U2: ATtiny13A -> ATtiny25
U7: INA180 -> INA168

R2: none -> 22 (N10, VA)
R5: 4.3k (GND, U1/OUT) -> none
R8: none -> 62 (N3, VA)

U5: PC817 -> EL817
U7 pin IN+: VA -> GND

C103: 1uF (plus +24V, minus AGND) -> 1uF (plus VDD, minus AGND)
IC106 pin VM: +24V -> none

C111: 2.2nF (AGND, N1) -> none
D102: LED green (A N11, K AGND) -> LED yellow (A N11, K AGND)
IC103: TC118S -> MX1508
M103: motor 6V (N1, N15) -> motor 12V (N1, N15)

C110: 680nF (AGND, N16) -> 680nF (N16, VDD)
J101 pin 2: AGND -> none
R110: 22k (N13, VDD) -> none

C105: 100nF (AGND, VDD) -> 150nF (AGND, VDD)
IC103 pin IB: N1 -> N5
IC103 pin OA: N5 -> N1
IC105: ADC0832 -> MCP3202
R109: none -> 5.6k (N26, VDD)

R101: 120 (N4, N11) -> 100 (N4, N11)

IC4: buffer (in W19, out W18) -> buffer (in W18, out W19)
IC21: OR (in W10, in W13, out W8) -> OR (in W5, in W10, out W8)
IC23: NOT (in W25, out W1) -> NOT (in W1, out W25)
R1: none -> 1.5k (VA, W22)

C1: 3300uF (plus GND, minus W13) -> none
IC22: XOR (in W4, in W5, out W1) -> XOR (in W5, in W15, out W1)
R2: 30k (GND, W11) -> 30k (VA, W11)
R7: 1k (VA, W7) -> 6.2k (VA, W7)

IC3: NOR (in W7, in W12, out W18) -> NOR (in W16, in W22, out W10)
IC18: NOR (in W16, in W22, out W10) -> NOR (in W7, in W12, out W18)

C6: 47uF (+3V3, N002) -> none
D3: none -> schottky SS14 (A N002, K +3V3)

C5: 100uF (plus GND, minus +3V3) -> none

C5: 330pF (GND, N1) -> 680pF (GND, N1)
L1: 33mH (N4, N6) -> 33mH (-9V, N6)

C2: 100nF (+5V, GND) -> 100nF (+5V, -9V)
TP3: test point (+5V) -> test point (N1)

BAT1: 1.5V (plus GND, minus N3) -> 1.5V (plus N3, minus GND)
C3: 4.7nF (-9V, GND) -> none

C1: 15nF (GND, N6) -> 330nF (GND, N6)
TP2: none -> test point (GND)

◆ ◆ ◆

Lines from the one containing "C111: 2.2nF (AGND, N1) -> none" through the last line of the records, restated word for word: that is the whole response.

| RESPONSE |
C111: 2.2nF (AGND, N1) -> none
D102: LED green (A N11, K AGND) -> LED yellow (A N11, K AGND)
IC103: TC118S -> MX1508
M103: motor 6V (N1, N15) -> motor 12V (N1, N15)

C110: 680nF (AGND, N16) -> 680nF (N16, VDD)
J101 pin 2: AGND -> none
R110: 22k (N13, VDD) -> none

C105: 100nF (AGND, VDD) -> 150nF (AGND, VDD)
IC103 pin IB: N1 -> N5
IC103 pin OA: N5 -> N1
IC105: ADC0832 -> MCP3202
R109: none -> 5.6k (N26, VDD)

R101: 120 (N4, N11) -> 100 (N4, N11)

IC4: buffer (in W19, out W18) -> buffer (in W18, out W19)
IC21: OR (in W10, in W13, out W8) -> OR (in W5, in W10, out W8)
IC23: NOT (in W25, out W1) -> NOT (in W1, out W25)
R1: none -> 1.5k (VA, W22)

C1: 3300uF (plus GND, minus W13) -> none
IC22: XOR (in W4, in W5, out W1) -> XOR (in W5, in W15, out W1)
R2: 30k (GND, W11) -> 30k (VA, W11)
R7: 1k (VA, W7) -> 6.2k (VA, W7)

IC3: NOR (in W7, in W12, out W18) -> NOR (in W16, in W22, out W10)
IC18: NOR (in W16, in W22, out W10) -> NOR (in W7, in W12, out W18)

C6: 47uF (+3V3, N002) -> none
D3: none -> schottky SS14 (A N002, K +3V3)

C5: 100uF (plus GND, minus +3V3) -> none

C5: 330pF (GND, N1) -> 680pF (GND, N1)
L1: 33mH (N4, N6) -> 33mH (-9V, N6)

C2: 100nF (+5V, GND) -> 100nF (+5V, -9V)
TP3: test point (+5V) -> test point (N1)

BAT1: 1.5V (plus GND, minus N3) -> 1.5V (plus N3, minus GND)
C3: 4.7nF (-9V, GND) -> none

C1: 15nF (GND, N6) -> 330nF (GND, N6)
TP2: none -> test point (GND)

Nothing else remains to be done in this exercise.